__Instructions to follow__
The answer should reproduce every entry exactly and contain no images.

(Entries taken from a collection)
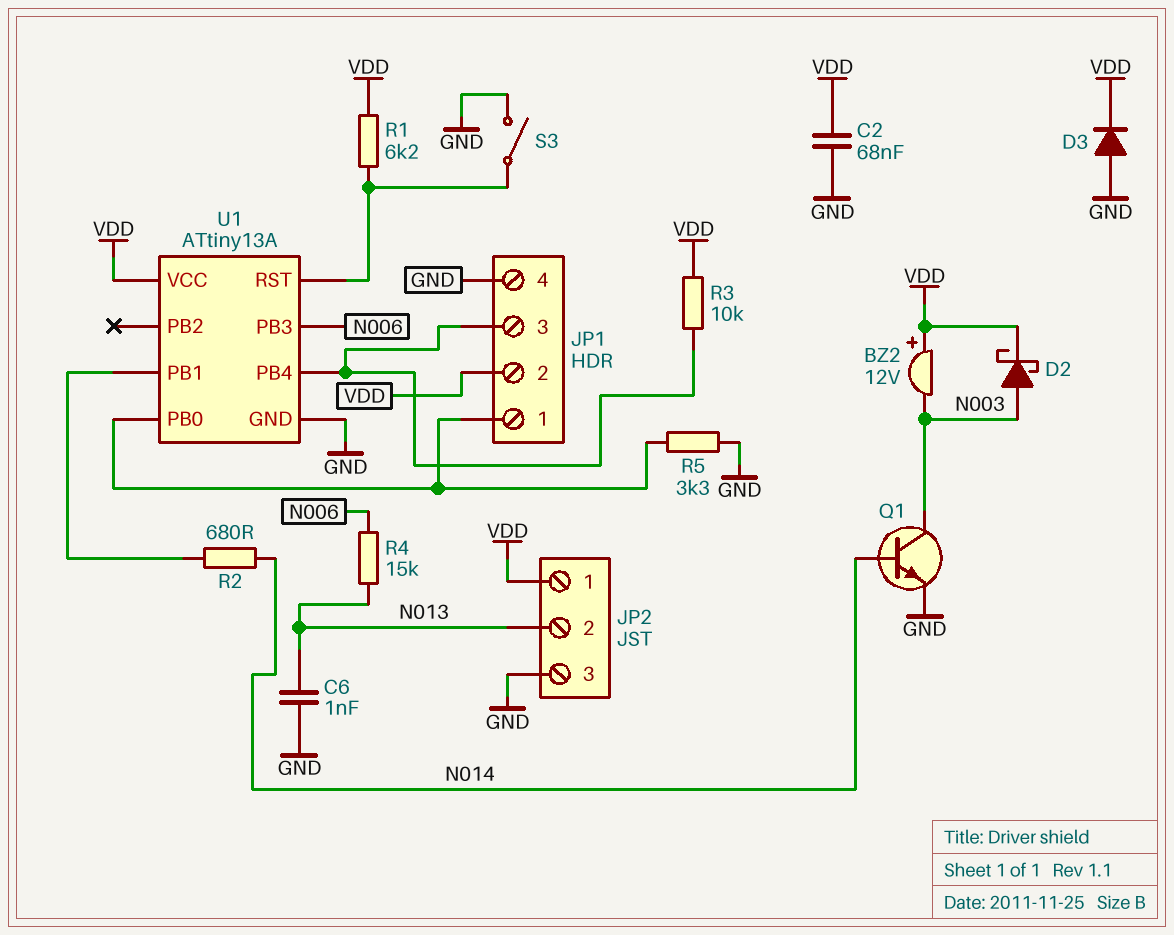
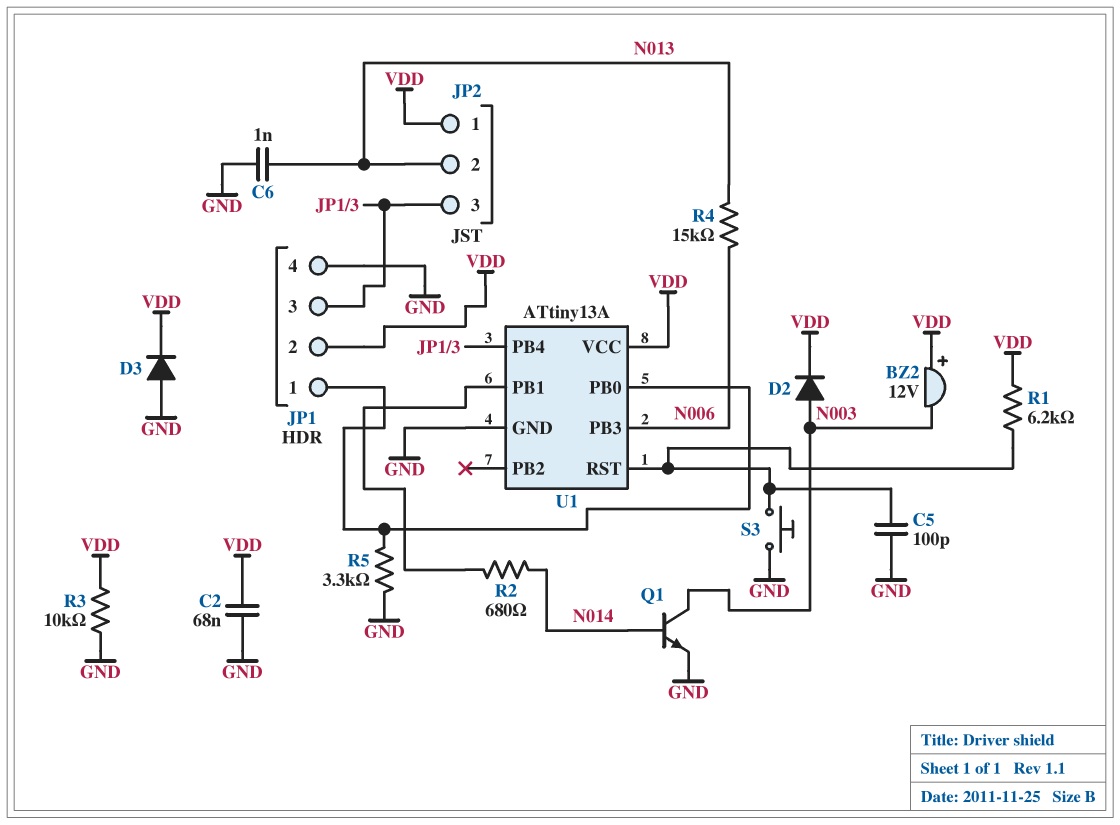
C5: none -> 100pF (GND, U1/RST)
D2: schottky (A N003, K VDD) -> diode (A N003, K VDD)
JP2 pin 3: GND -> JP1/3
R3: 10k (JP1/3, VDD) -> 10k (GND, VDD)
S3: switch (GND, U1/RST) -> button (GND, U1/RST)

__Your solution__
C5: none -> 100pF (GND, U1/RST)
D2: schottky (A N003, K VDD) -> diode (A N003, K VDD)
JP2 pin 3: GND -> JP1/3
R3: 10k (JP1/3, VDD) -> 10k (GND, VDD)
S3: switch (GND, U1/RST) -> button (GND, U1/RST)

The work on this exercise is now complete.